Start of DATA LISTING
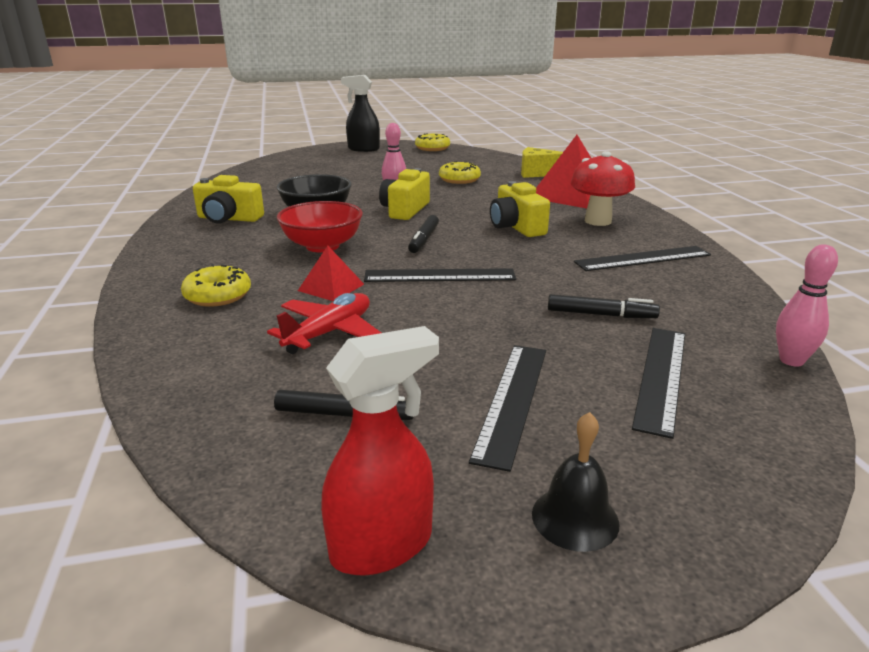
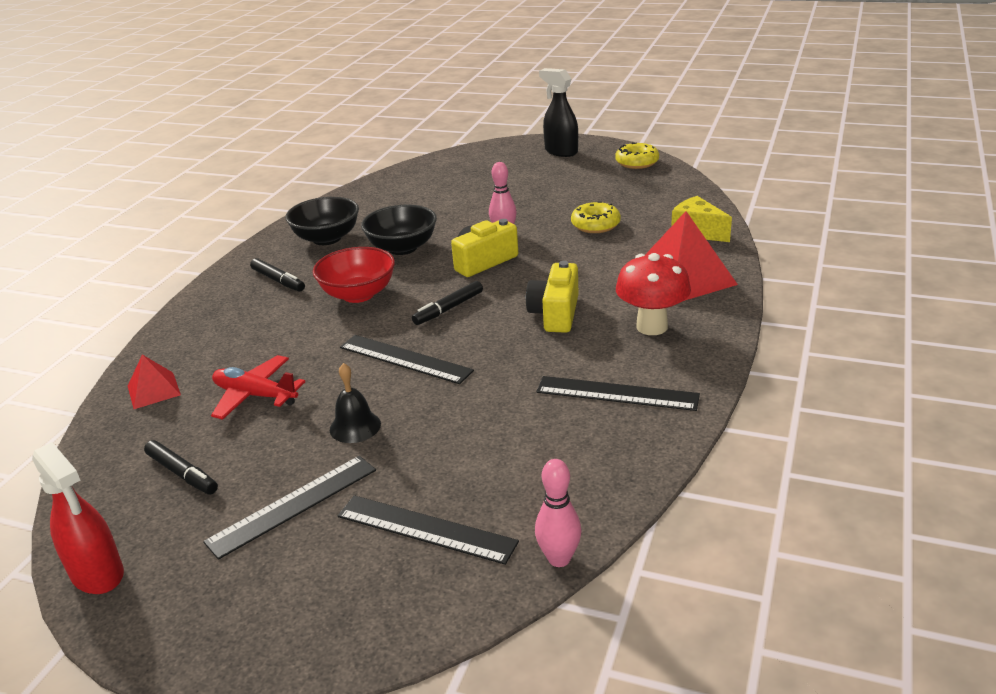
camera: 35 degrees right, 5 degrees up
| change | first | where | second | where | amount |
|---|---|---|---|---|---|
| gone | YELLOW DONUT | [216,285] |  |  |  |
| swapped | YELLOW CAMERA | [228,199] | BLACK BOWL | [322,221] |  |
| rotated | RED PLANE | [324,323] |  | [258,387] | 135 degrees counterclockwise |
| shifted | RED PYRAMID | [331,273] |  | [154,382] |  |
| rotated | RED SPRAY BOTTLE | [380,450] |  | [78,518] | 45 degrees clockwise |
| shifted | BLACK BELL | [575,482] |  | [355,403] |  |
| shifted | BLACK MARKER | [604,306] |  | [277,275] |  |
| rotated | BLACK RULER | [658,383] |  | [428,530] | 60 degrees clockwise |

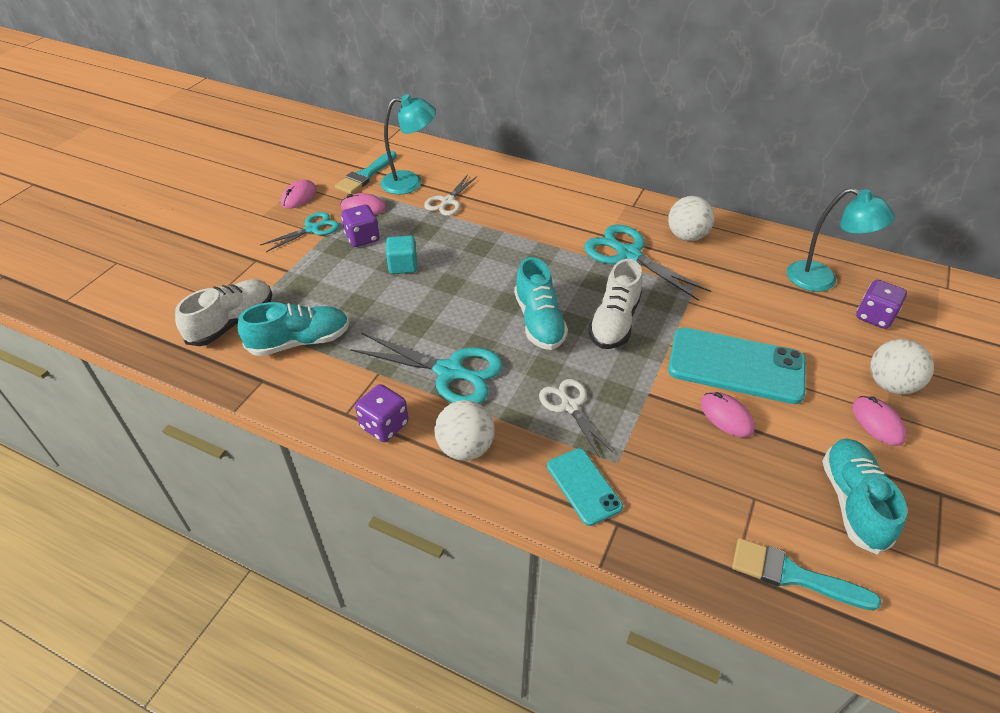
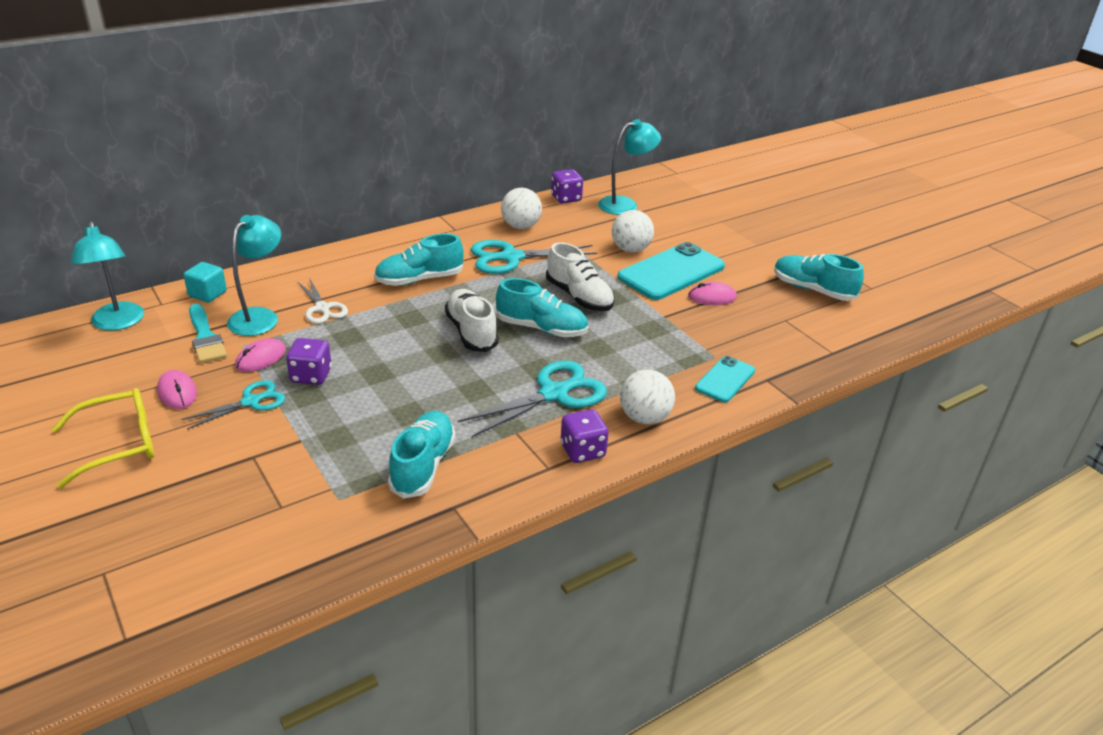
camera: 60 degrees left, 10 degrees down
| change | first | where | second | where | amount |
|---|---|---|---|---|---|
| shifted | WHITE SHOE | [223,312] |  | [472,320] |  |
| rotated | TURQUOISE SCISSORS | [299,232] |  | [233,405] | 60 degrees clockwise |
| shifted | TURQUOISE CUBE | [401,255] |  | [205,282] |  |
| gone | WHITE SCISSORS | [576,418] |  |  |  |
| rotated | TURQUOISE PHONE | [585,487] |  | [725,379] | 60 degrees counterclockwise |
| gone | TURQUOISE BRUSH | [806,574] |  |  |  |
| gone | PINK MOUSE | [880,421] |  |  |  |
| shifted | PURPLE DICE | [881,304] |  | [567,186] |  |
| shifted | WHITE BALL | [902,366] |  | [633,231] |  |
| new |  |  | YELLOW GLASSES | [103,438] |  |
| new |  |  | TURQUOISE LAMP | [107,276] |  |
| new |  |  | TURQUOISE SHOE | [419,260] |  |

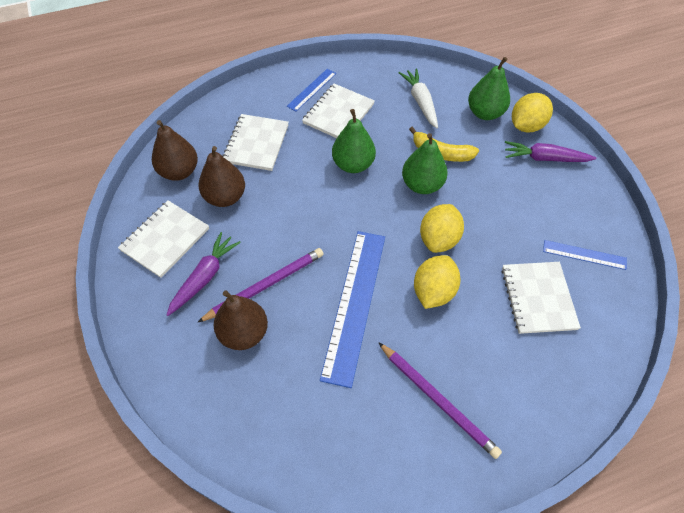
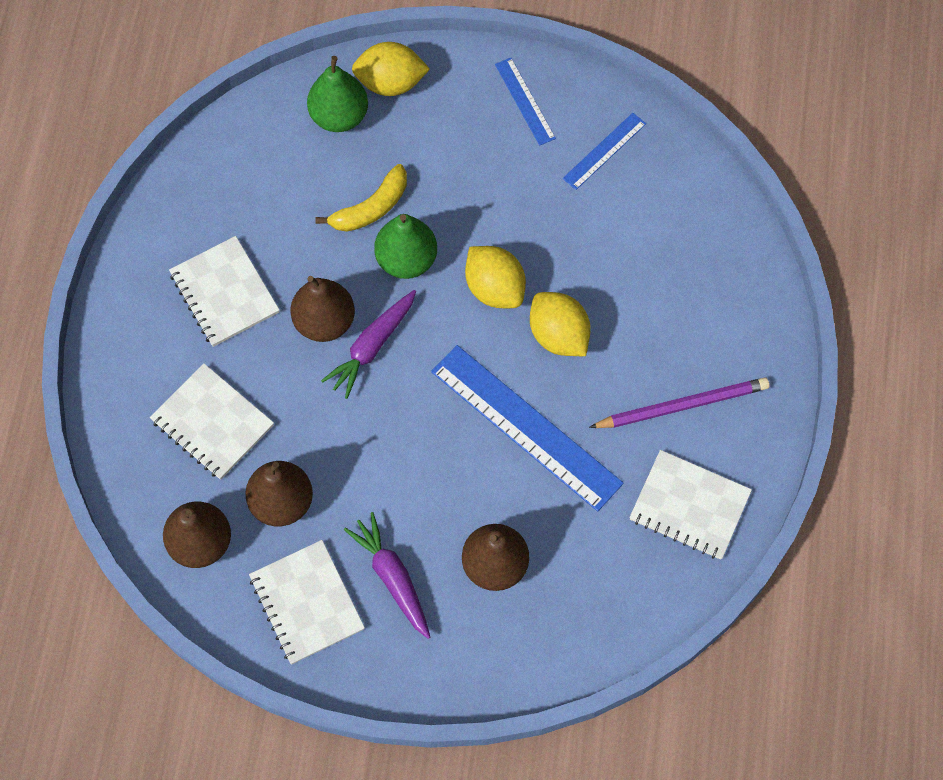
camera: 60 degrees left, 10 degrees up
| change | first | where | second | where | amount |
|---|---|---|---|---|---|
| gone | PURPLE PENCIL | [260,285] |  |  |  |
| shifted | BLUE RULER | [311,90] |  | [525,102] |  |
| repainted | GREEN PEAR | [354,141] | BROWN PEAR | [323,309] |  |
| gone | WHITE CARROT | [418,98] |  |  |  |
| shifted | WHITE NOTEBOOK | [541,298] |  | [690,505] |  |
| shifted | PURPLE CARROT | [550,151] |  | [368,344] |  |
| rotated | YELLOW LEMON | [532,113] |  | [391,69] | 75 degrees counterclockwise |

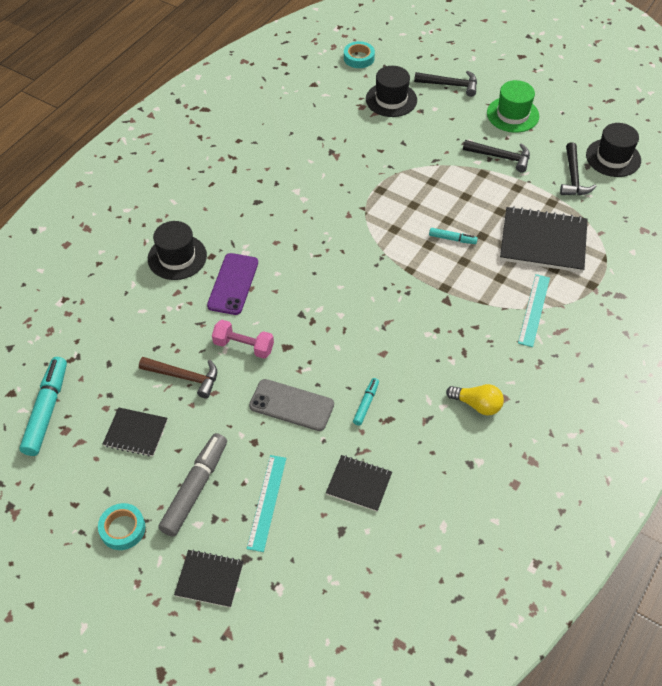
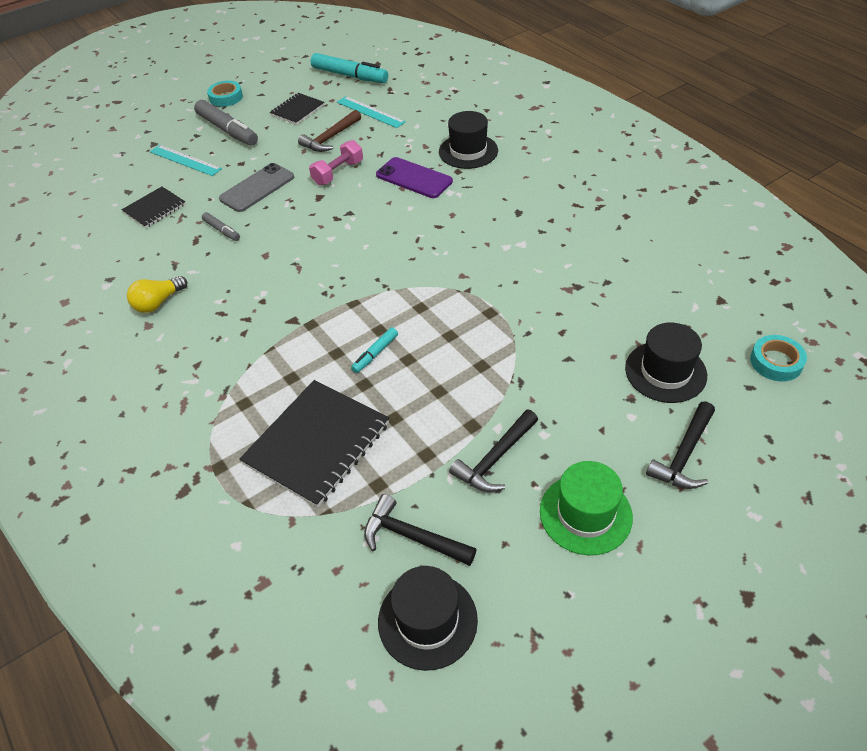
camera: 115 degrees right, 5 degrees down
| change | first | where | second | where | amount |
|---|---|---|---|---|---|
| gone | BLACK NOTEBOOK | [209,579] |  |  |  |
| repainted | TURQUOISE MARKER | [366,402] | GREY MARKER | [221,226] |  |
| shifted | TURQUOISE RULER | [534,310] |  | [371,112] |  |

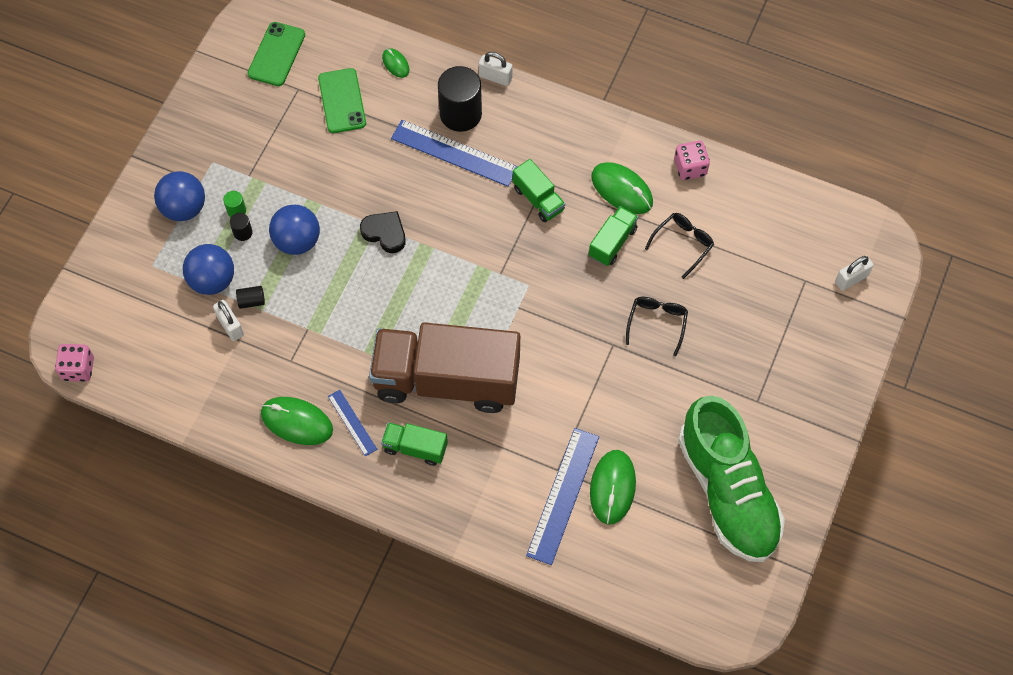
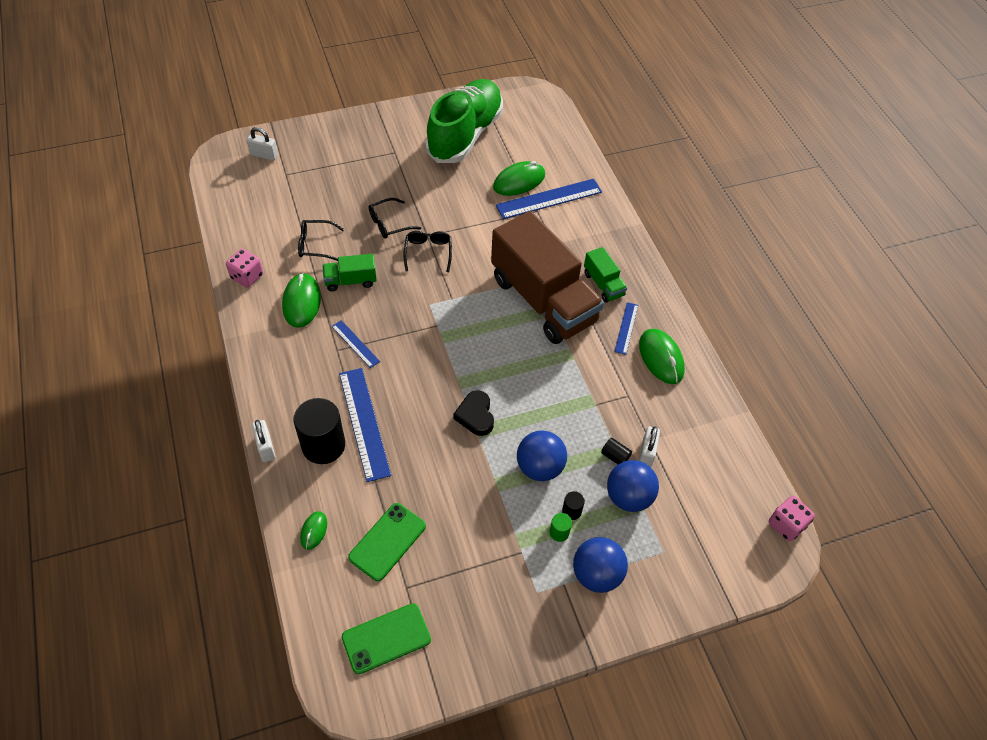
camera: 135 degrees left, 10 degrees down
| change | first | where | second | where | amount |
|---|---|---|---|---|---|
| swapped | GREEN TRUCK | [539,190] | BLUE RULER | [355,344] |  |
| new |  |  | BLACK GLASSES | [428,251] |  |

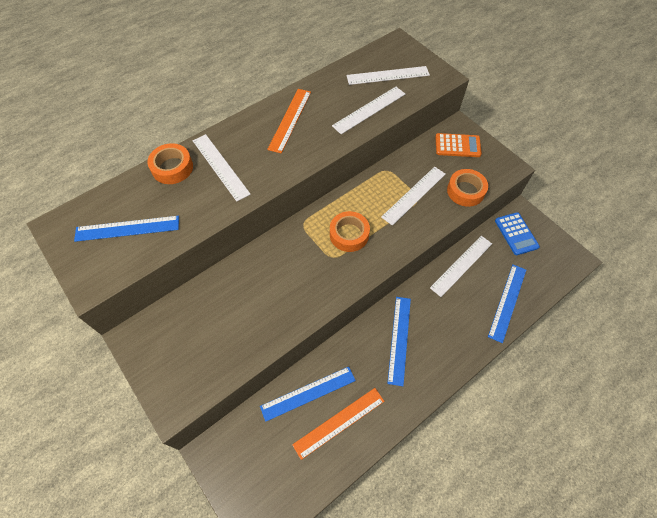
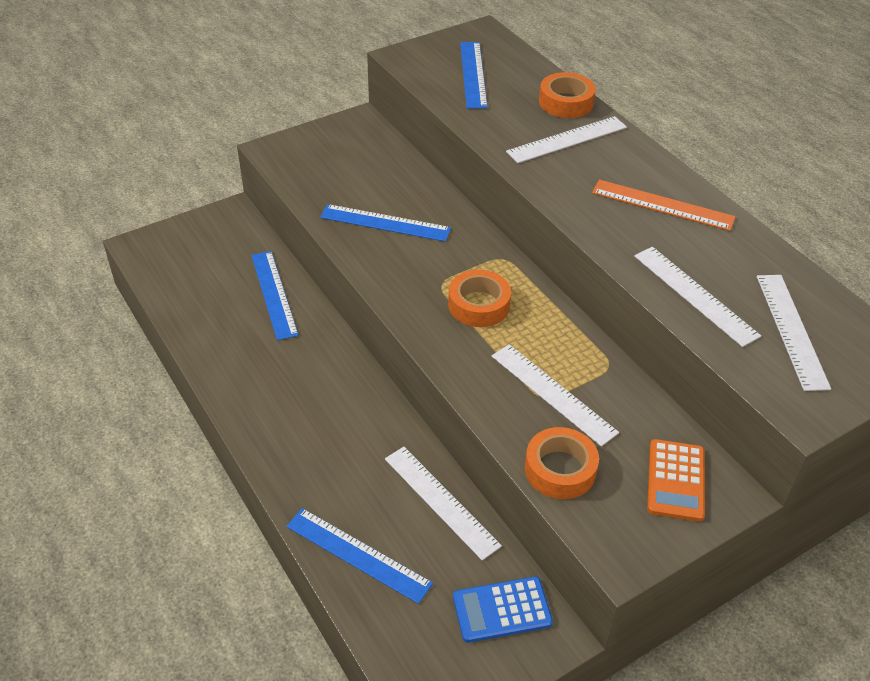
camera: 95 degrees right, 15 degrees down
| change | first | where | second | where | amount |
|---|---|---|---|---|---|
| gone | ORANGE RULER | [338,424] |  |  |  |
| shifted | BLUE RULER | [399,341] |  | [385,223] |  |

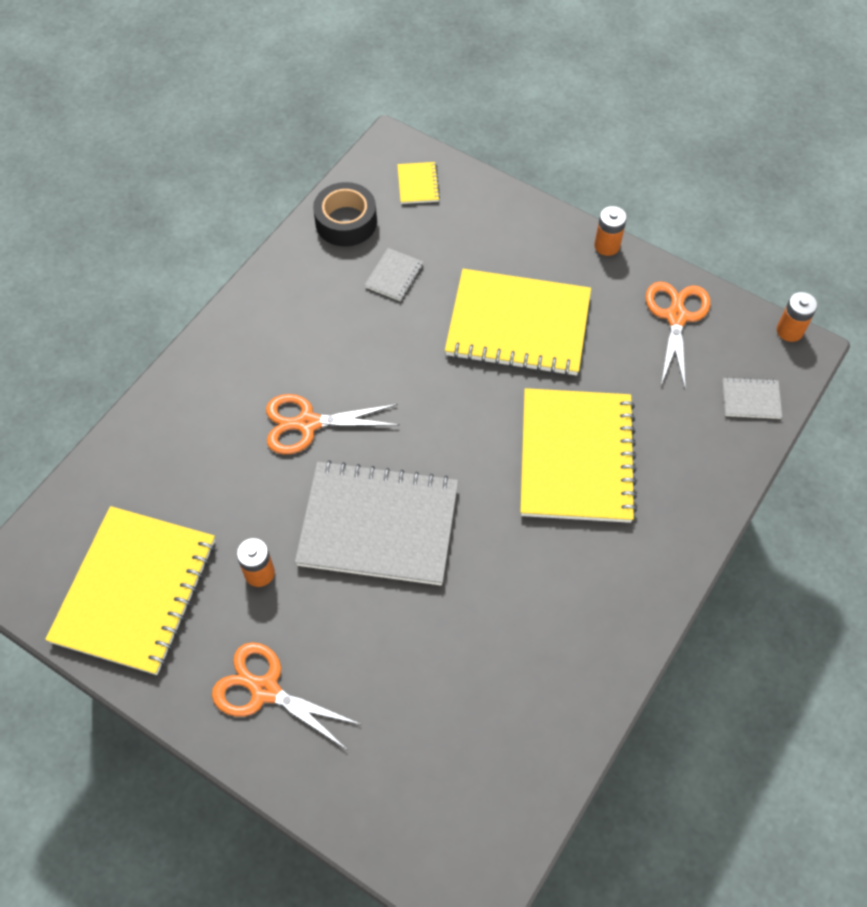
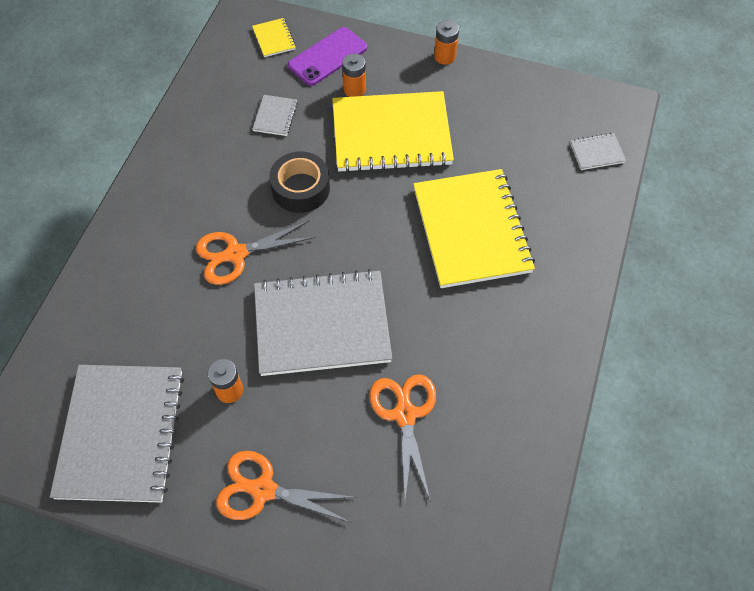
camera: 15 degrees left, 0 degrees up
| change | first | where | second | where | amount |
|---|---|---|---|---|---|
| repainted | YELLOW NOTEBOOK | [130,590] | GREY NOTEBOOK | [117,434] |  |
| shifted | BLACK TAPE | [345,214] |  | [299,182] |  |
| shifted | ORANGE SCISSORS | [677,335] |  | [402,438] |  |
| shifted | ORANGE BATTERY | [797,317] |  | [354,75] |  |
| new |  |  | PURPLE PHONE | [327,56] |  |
End of DATA LISTING
ASSIGNMENT: Where the data above reaches the line holding "gone | YELLOW", begin printing, and stop after the line holding "BLACK MARKER |". Each line must be reproduced exactly, with nothing else added.

RESPONSE FOR THIS EXERCISE:
| gone | YELLOW DONUT | [216,285] |  |  |  |
| swapped | YELLOW CAMERA | [228,199] | BLACK BOWL | [322,221] |  |
| rotated | RED PLANE | [324,323] |  | [258,387] | 135 degrees counterclockwise |
| shifted | RED PYRAMID | [331,273] |  | [154,382] |  |
| rotated | RED SPRAY BOTTLE | [380,450] |  | [78,518] | 45 degrees clockwise |
| shifted | BLACK BELL | [575,482] |  | [355,403] |  |
| shifted | BLACK MARKER | [604,306] |  | [277,275] |  |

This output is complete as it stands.